==== Recorded data ====
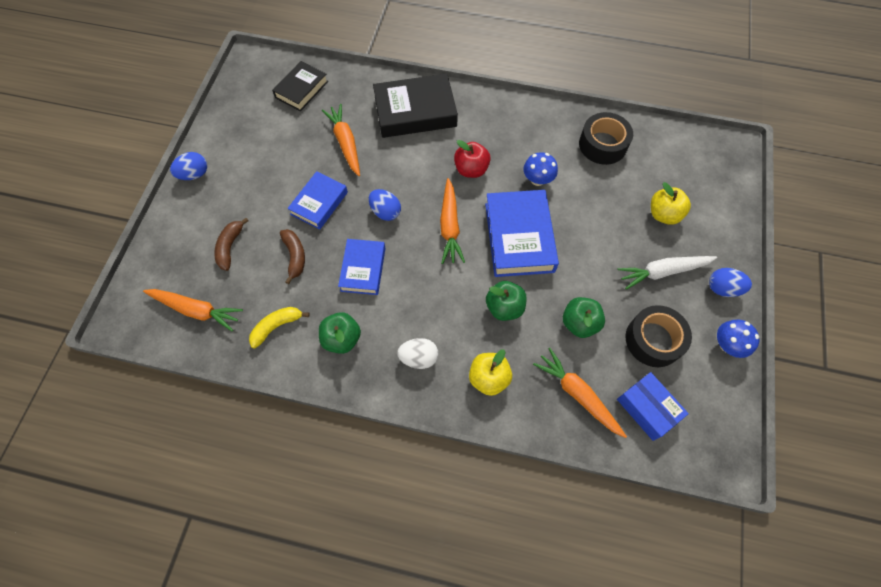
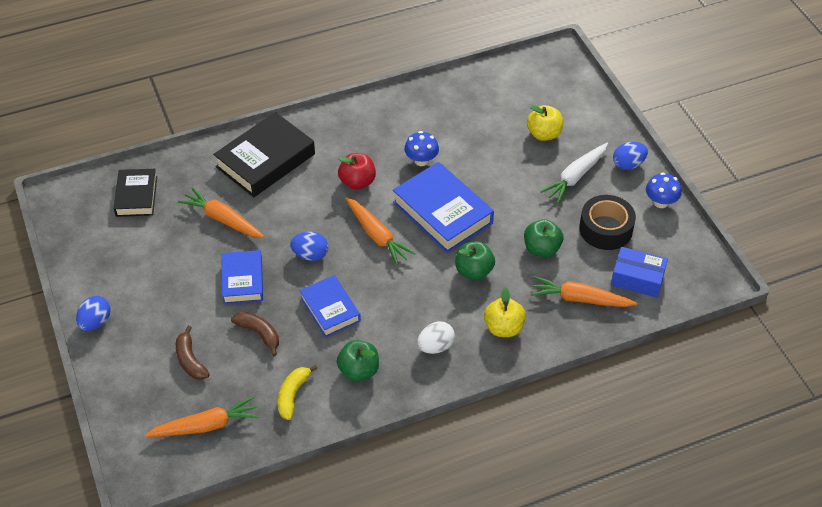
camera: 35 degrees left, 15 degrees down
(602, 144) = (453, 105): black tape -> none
====
==== Recorded data ====
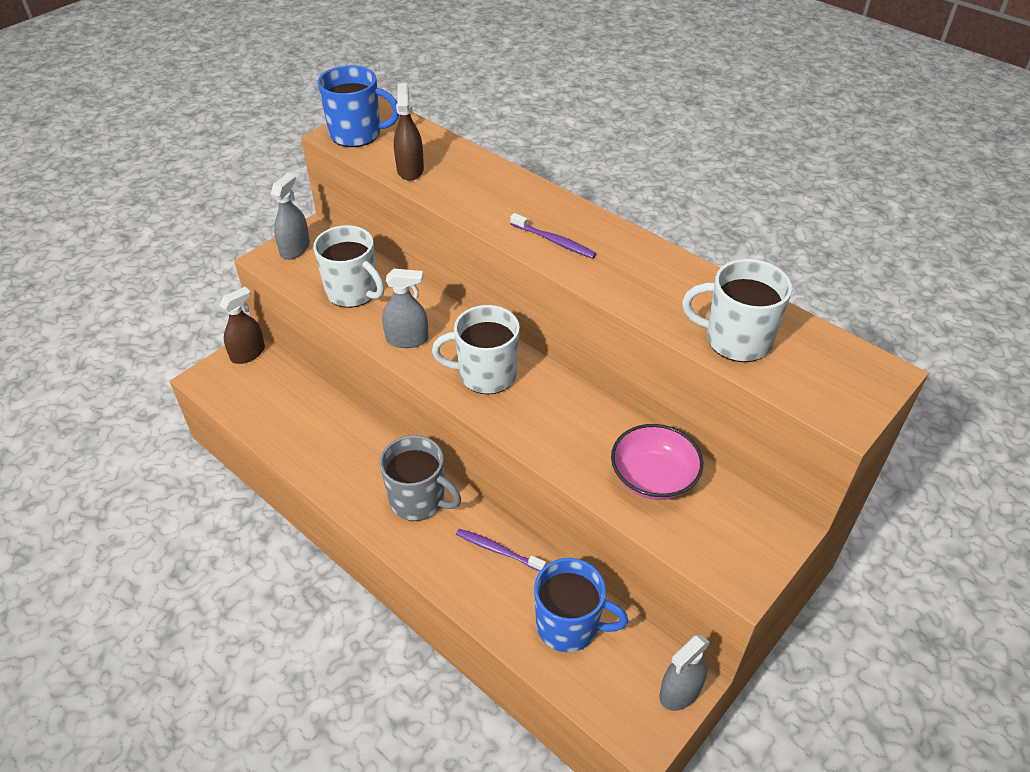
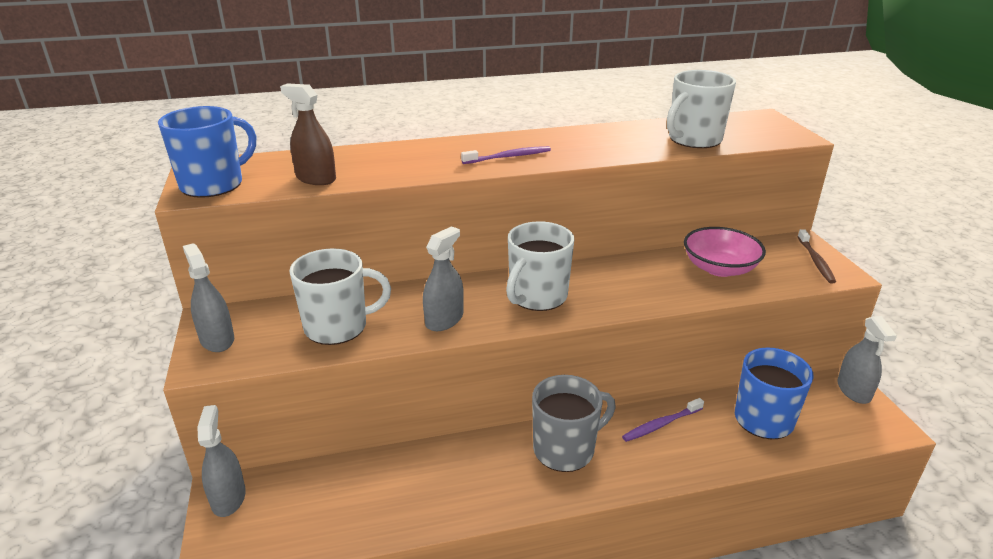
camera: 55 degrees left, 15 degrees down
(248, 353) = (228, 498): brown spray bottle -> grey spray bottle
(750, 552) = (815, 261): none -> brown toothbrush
====
Beginning with the line containing "camera: 55 degrees left, 15 degrees down" and ending with the line containing "(750, 552) = (815, 261): none", extract those lines exactly from the listing above, and only those.

Exercise response
camera: 55 degrees left, 15 degrees down
(248, 353) = (228, 498): brown spray bottle -> grey spray bottle
(750, 552) = (815, 261): none -> brown toothbrush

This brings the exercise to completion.